Action item
Nothing but the lines from the one with "white cheese: 2 -> 0" through the end of the data should be set down, each exactly as written, and no picture should be included.

::::

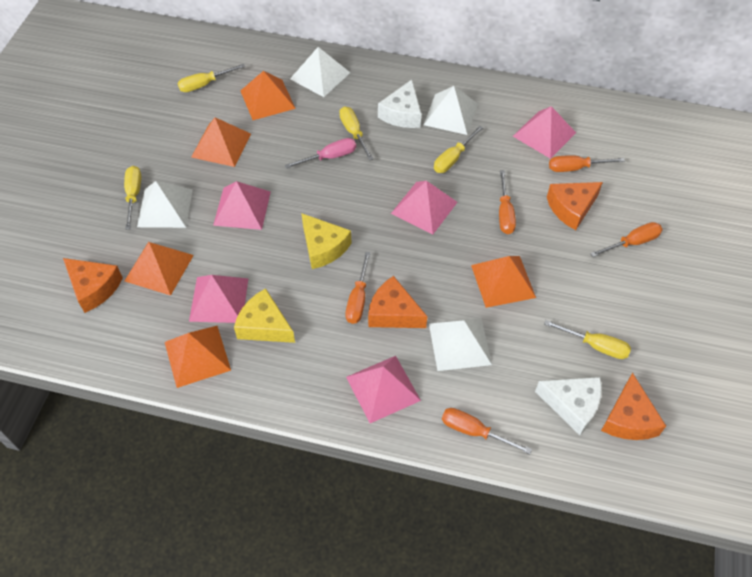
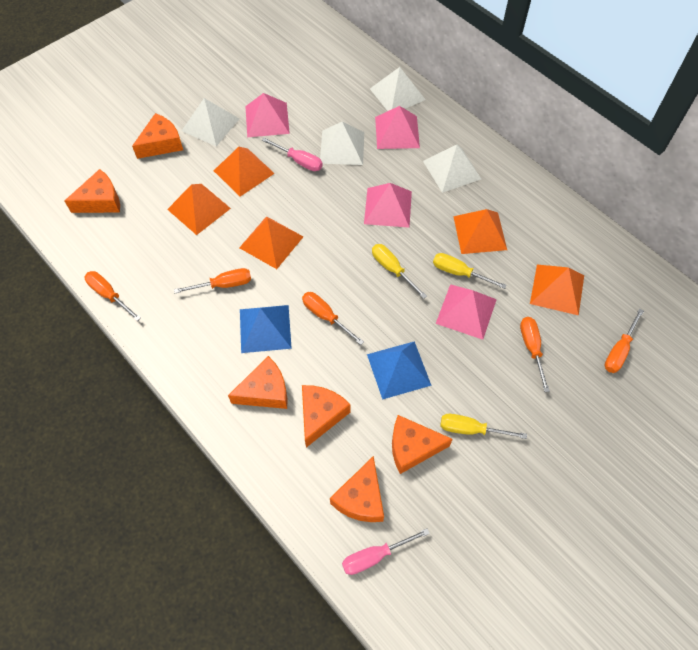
blue pyramid: 0 -> 2
orange cheese: 4 -> 6
pink pyramid: 5 -> 4
pink screwdriver: 1 -> 2
white cheese: 2 -> 0
yellow cheese: 2 -> 0
yellow screwdriver: 5 -> 3

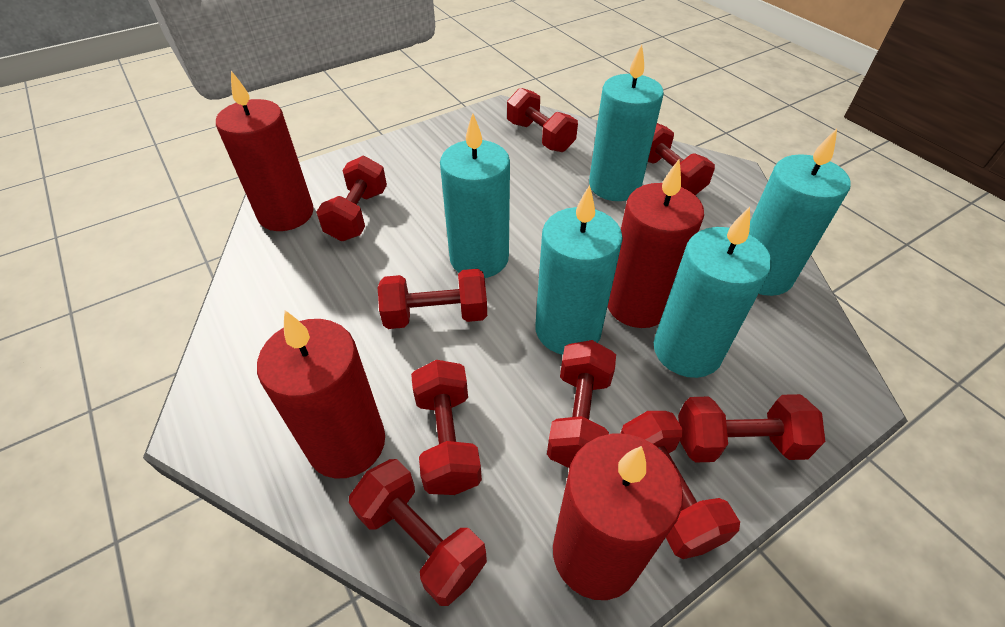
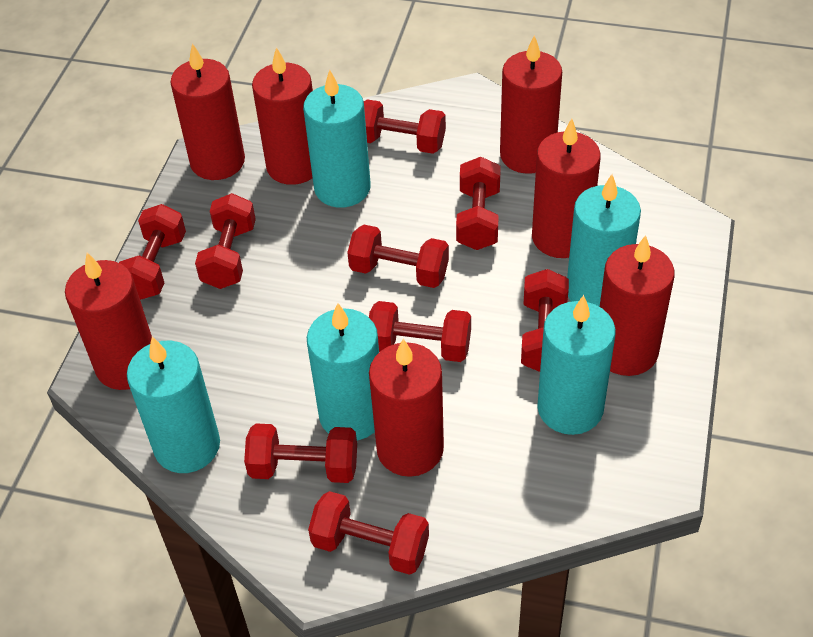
red candle: 4 -> 7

::::

Task output
white cheese: 2 -> 0
yellow cheese: 2 -> 0
yellow screwdriver: 5 -> 3

red candle: 4 -> 7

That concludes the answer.